● Work to be completed
For the string "AGND", search the entries below and copy every line where it appears.

┌────────

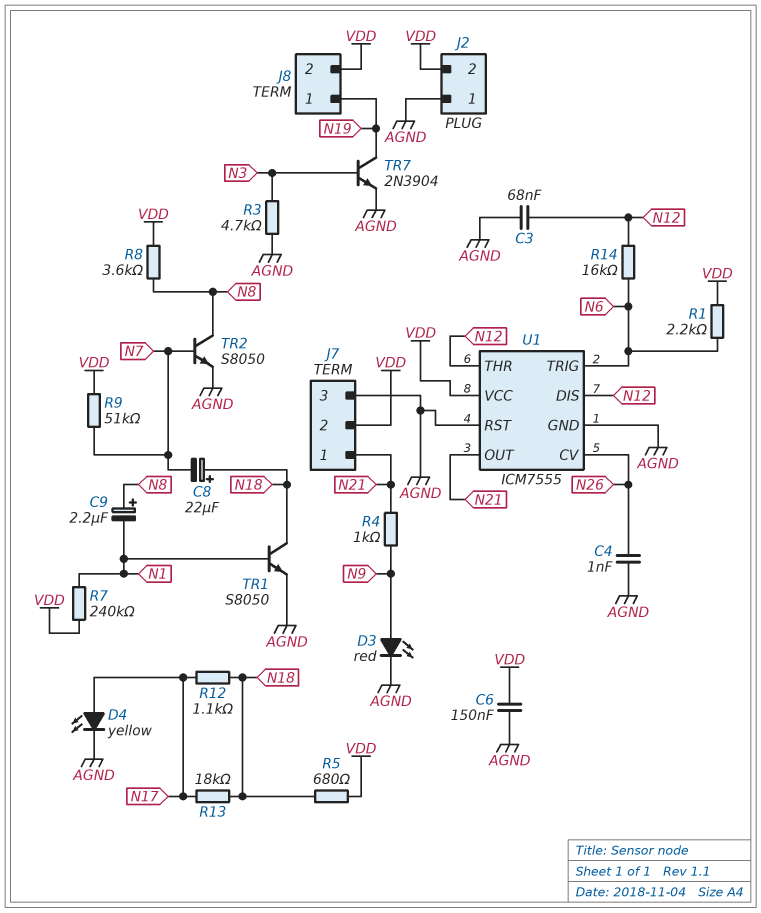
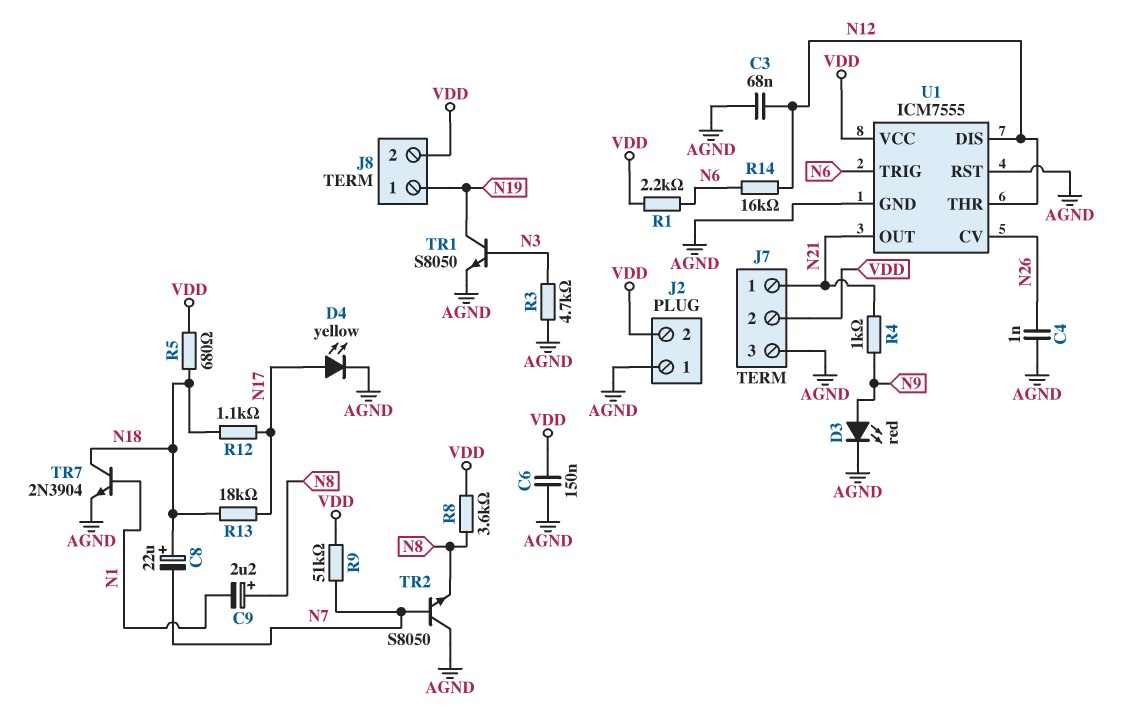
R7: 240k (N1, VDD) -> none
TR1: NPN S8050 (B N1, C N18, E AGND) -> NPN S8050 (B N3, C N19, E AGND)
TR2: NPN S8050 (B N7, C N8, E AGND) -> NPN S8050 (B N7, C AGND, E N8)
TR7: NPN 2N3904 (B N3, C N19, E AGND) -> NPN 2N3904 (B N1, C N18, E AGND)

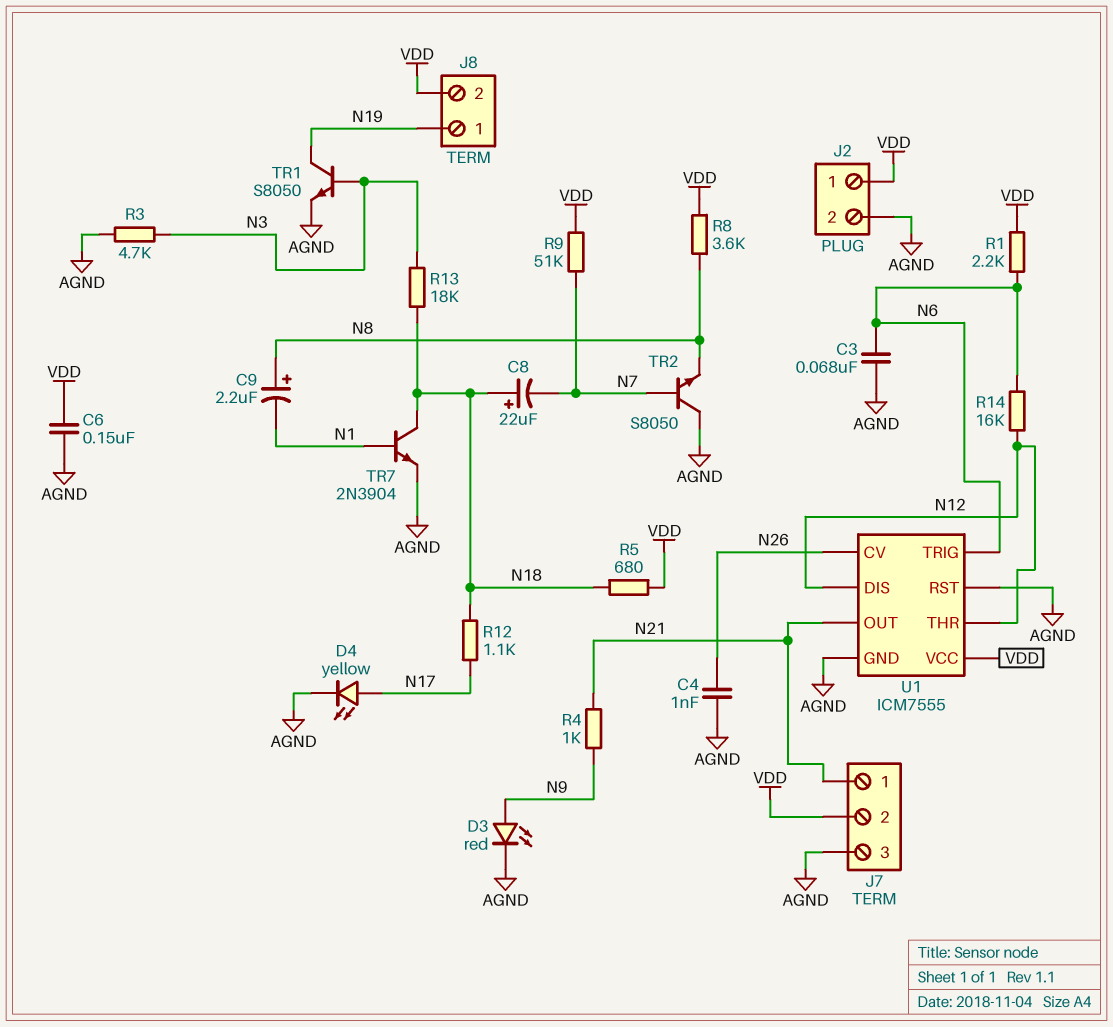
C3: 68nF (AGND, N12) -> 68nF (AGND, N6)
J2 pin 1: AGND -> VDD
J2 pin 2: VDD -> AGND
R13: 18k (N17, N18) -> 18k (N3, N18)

└────────

● Finished task
TR1: NPN S8050 (B N1, C N18, E AGND) -> NPN S8050 (B N3, C N19, E AGND)
TR2: NPN S8050 (B N7, C N8, E AGND) -> NPN S8050 (B N7, C AGND, E N8)
TR7: NPN 2N3904 (B N3, C N19, E AGND) -> NPN 2N3904 (B N1, C N18, E AGND)
C3: 68nF (AGND, N12) -> 68nF (AGND, N6)
J2 pin 1: AGND -> VDD
J2 pin 2: VDD -> AGND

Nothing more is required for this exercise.